DATASET Block Start
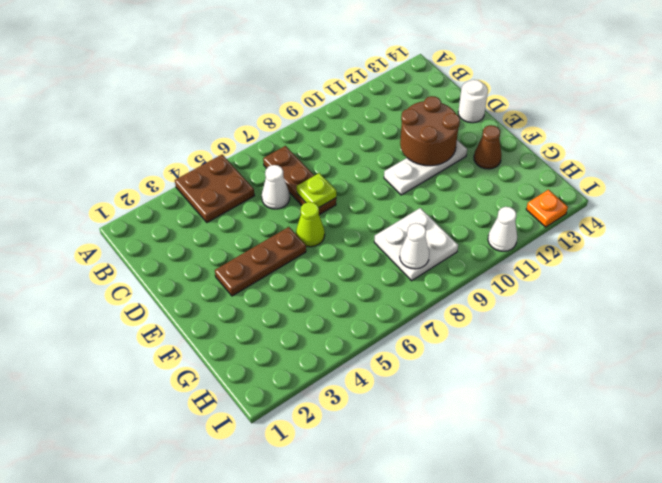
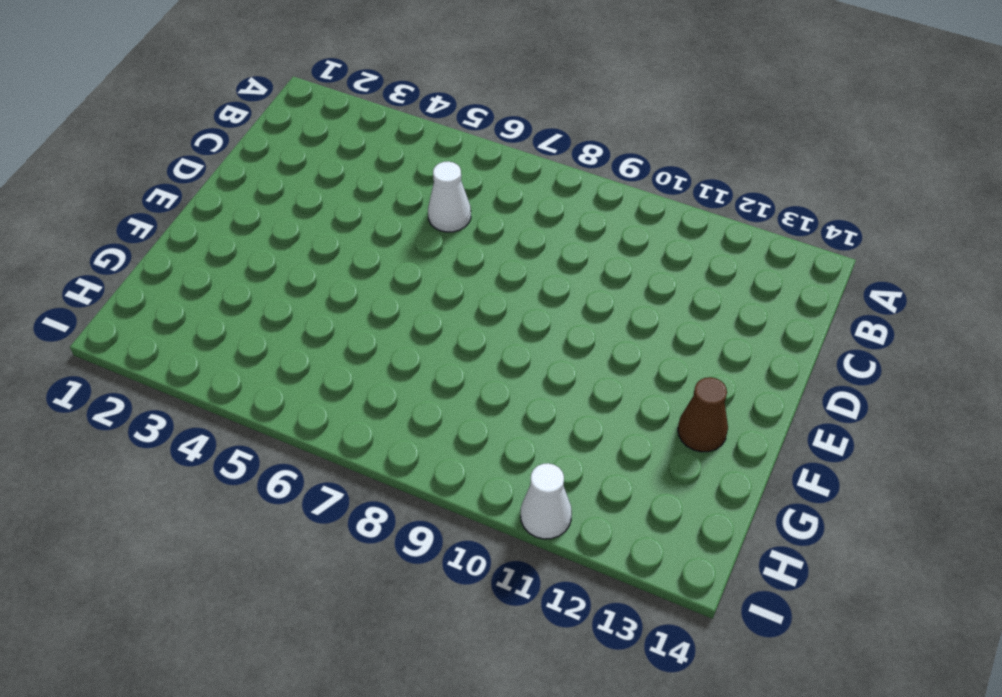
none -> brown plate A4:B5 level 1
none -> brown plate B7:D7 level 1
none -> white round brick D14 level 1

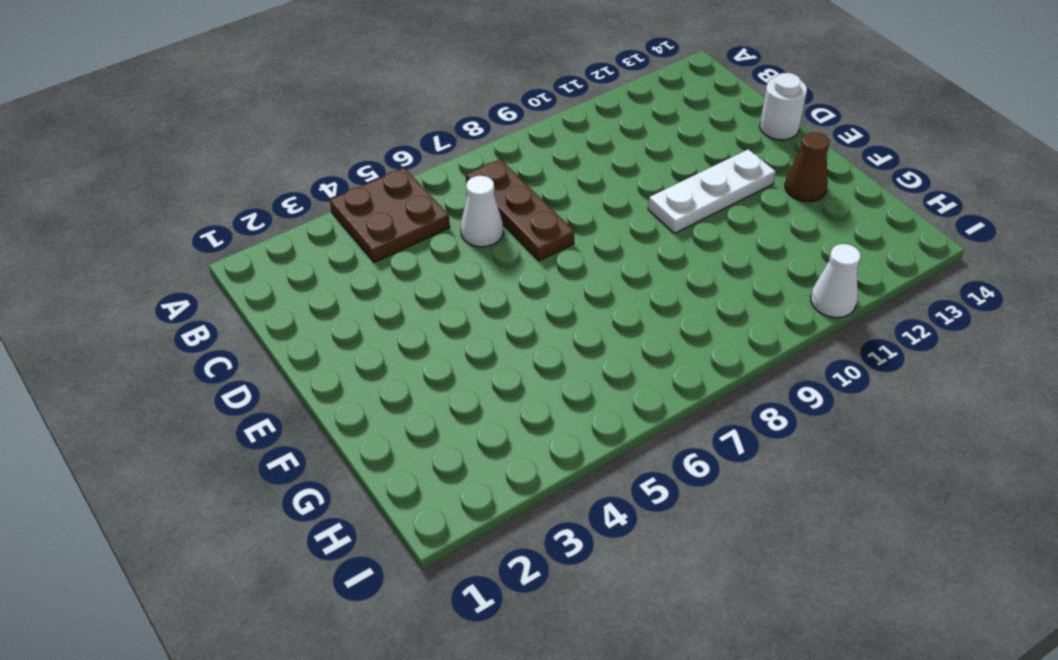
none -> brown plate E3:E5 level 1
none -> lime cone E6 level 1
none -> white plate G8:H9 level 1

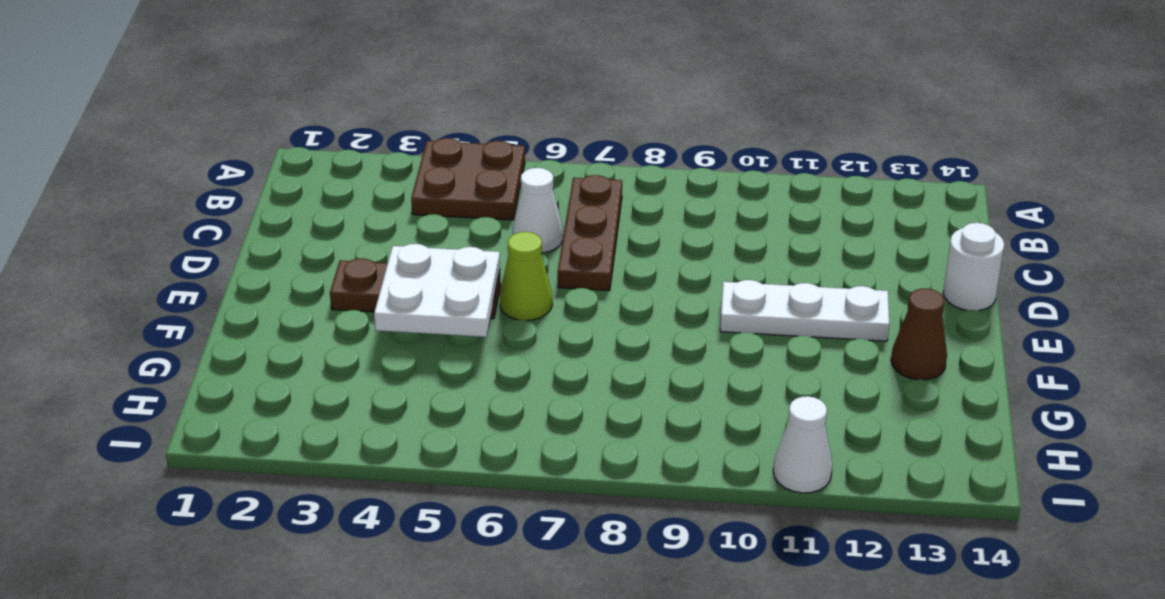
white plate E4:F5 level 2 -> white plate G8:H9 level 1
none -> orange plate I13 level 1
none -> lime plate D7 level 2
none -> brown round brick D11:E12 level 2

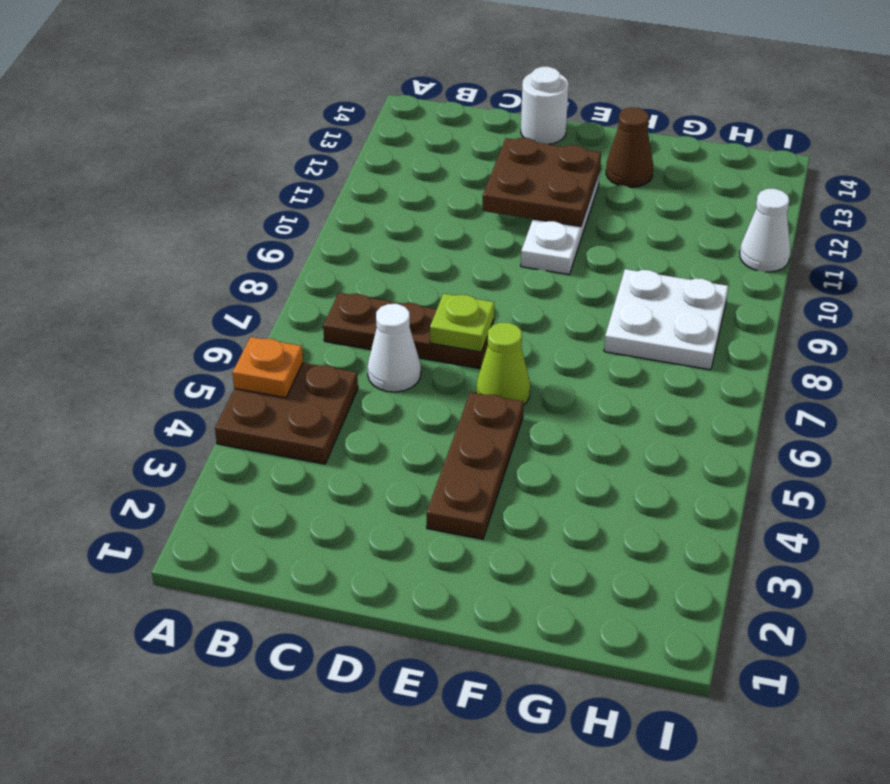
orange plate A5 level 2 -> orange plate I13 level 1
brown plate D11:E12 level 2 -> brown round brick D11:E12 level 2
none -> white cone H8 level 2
DATASET Block End
DATASET Block Start
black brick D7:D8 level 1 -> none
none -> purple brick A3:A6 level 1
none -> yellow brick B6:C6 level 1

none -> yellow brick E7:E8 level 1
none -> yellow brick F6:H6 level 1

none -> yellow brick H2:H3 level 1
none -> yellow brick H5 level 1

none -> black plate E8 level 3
DATASET Block End
DATASET Block Start
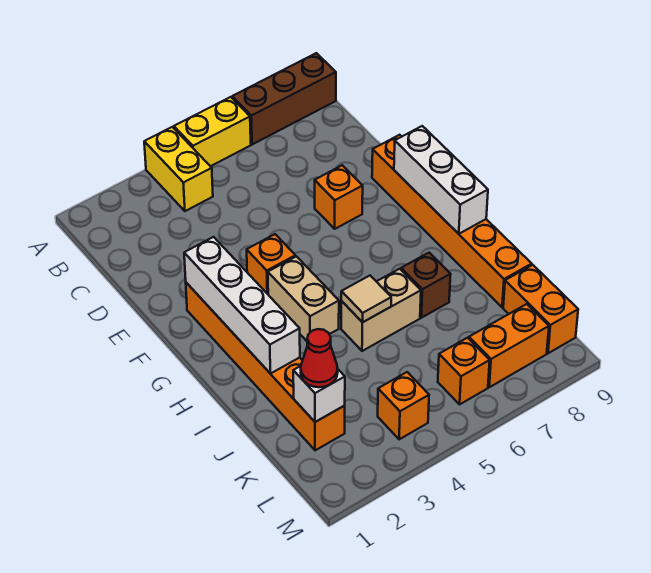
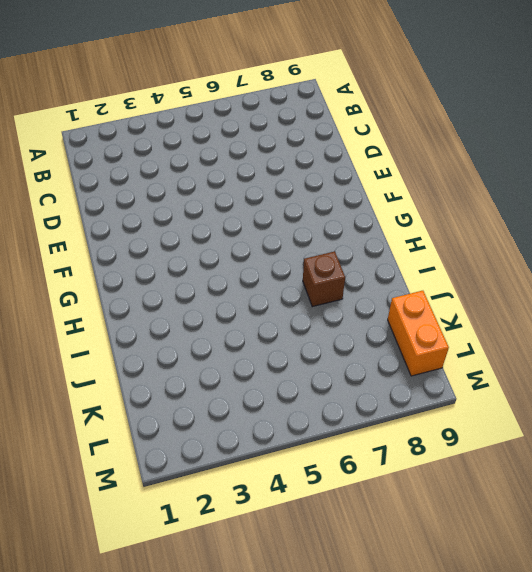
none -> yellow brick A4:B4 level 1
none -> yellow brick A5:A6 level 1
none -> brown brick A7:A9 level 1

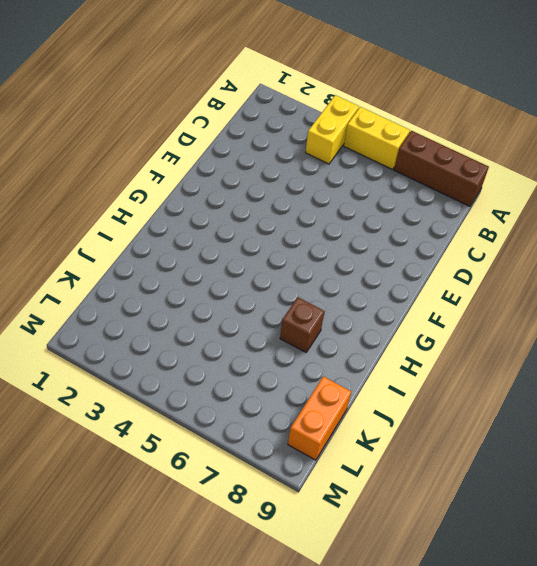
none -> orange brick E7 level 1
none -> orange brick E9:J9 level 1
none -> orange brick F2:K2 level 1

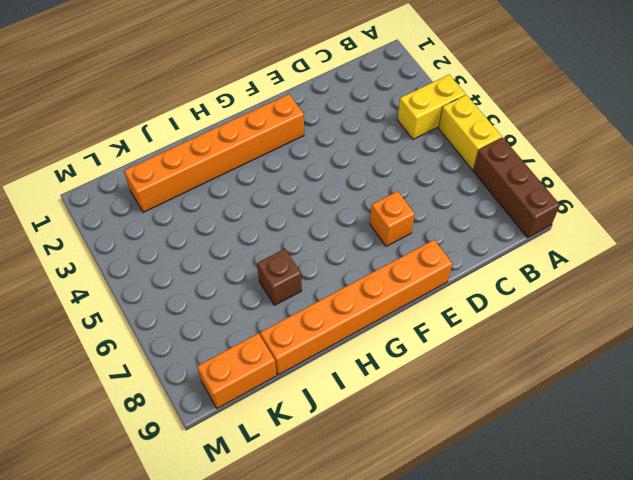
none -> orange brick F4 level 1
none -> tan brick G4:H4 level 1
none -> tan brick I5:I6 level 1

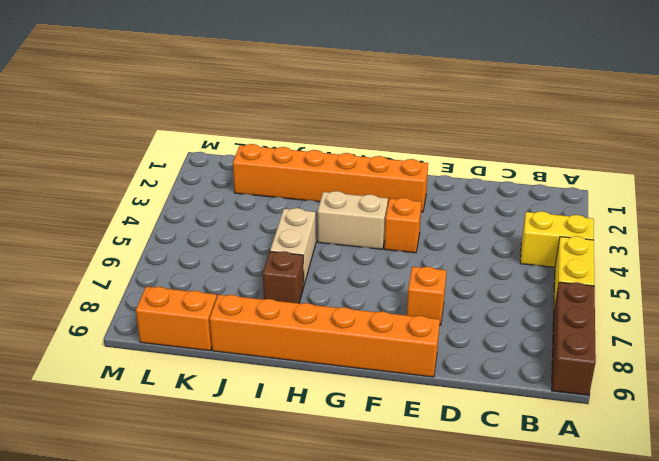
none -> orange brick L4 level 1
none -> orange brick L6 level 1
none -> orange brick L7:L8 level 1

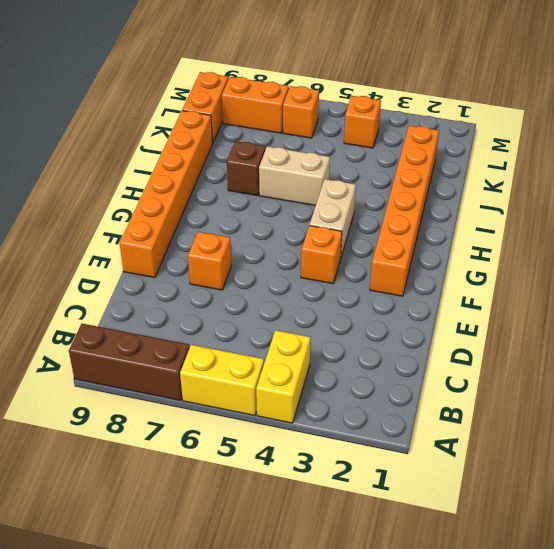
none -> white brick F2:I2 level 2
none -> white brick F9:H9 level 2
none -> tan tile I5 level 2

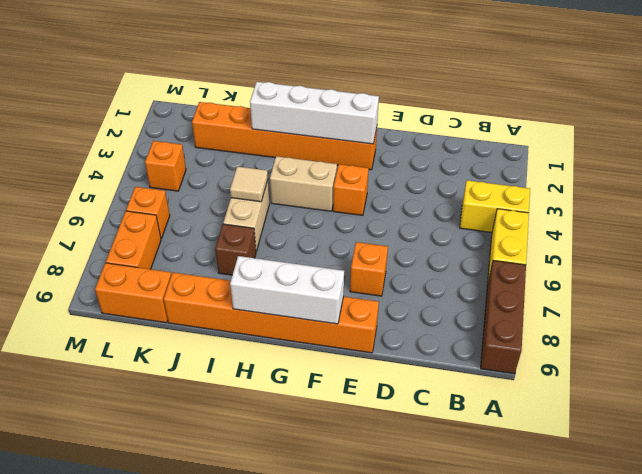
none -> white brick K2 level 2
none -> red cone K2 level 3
DATASET Block End
In the material above, one part opens with the line containing "none -> brown round brick D11:E12 level 2" and closes with the line containing "none -> white cone H8 level 2". Write out that part exactly and skip its pictures.

none -> brown round brick D11:E12 level 2

orange plate A5 level 2 -> orange plate I13 level 1
brown plate D11:E12 level 2 -> brown round brick D11:E12 level 2
none -> white cone H8 level 2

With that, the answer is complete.